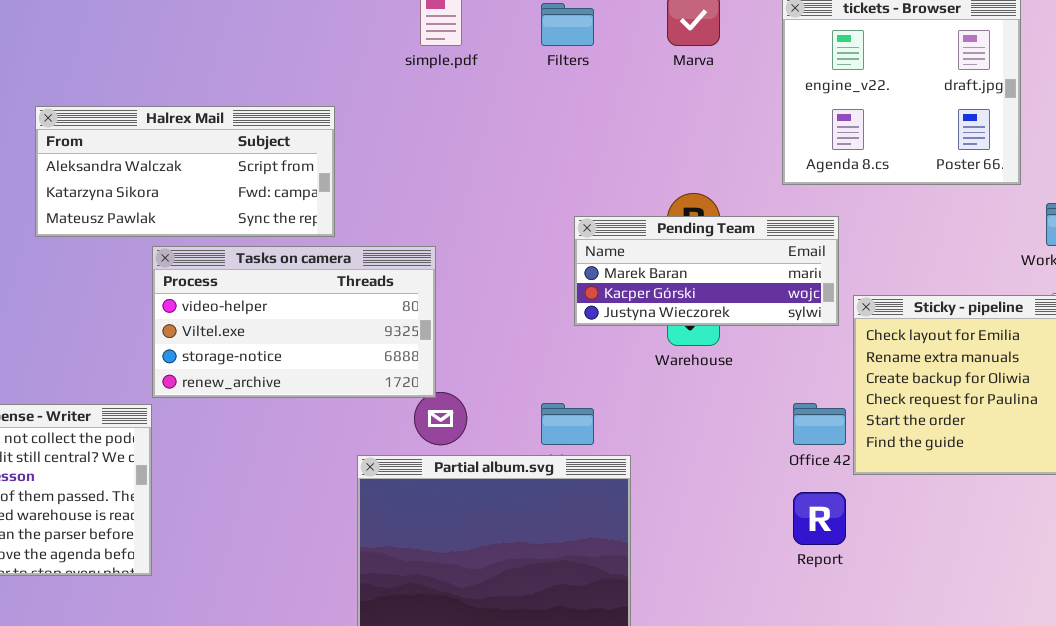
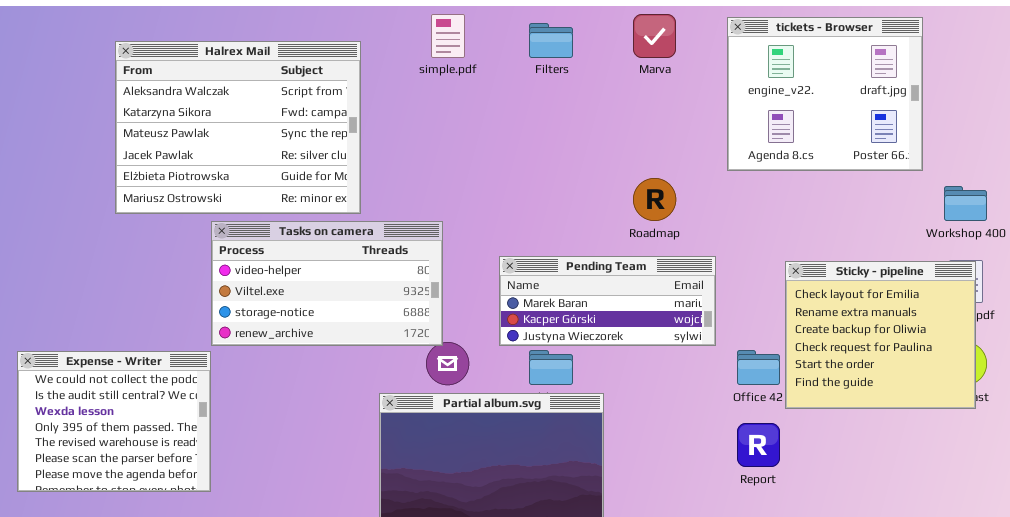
Halrex Mail: [35,106,335,237] -> [115,41,361,214], resized
Pending Team: [574,216,839,326] -> [499,256,716,346], moved

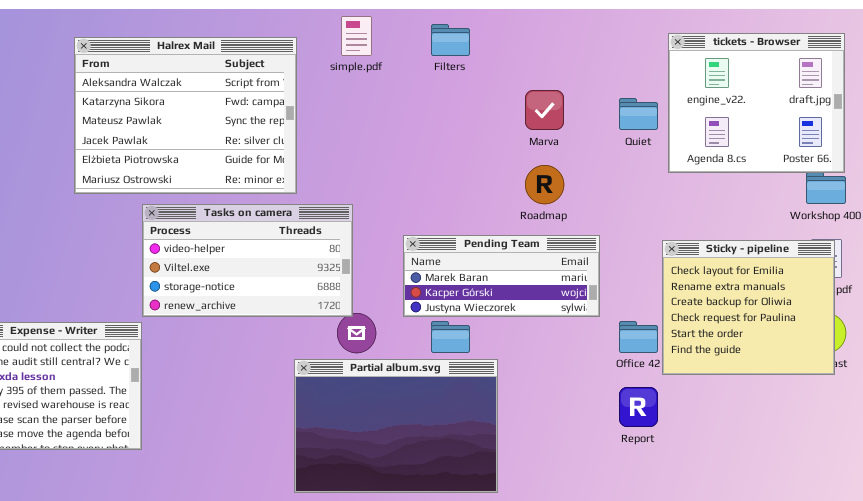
Marva: [633,14,676,58] -> [525,90,564,130], moved
tickets - Browser: [727,17,923,171] -> [668,33,845,173], moved
Halrex Mail: [115,41,361,214] -> [74,37,297,194], moved

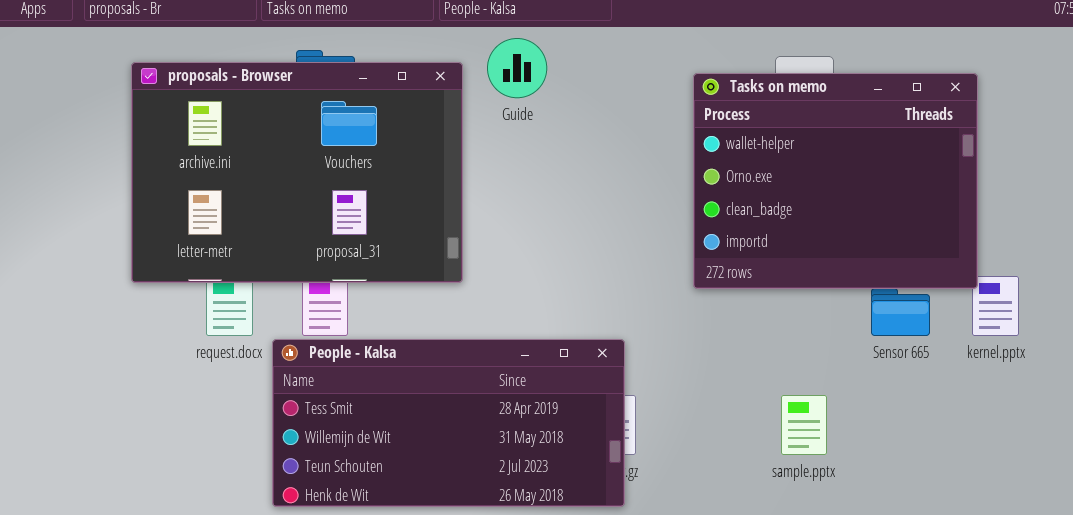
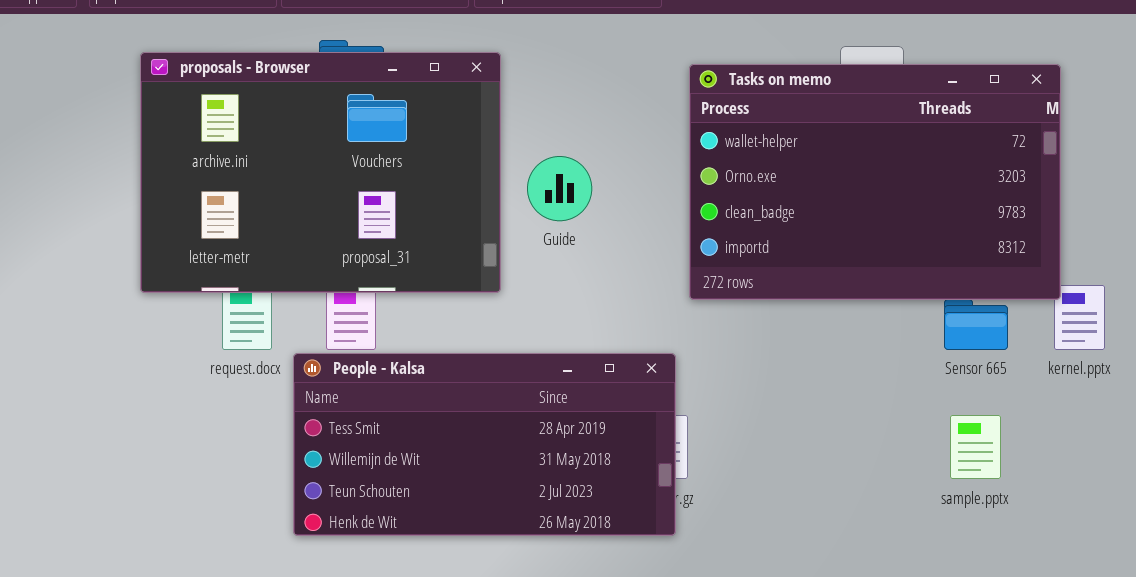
Guide: [487,38,547,98] -> [527,156,592,221], moved
Tasks on memo: [693,73,978,289] -> [689,64,1061,300], resized
sample.pptx: [781,395,827,455] -> [950,415,1001,479], moved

--

Work required:
Please print each record above again exactly, but omit any pictures.

Task solution:
Halrex Mail: [35,106,335,237] -> [115,41,361,214], resized
Pending Team: [574,216,839,326] -> [499,256,716,346], moved

Marva: [633,14,676,58] -> [525,90,564,130], moved
tickets - Browser: [727,17,923,171] -> [668,33,845,173], moved
Halrex Mail: [115,41,361,214] -> [74,37,297,194], moved

Guide: [487,38,547,98] -> [527,156,592,221], moved
Tasks on memo: [693,73,978,289] -> [689,64,1061,300], resized
sample.pptx: [781,395,827,455] -> [950,415,1001,479], moved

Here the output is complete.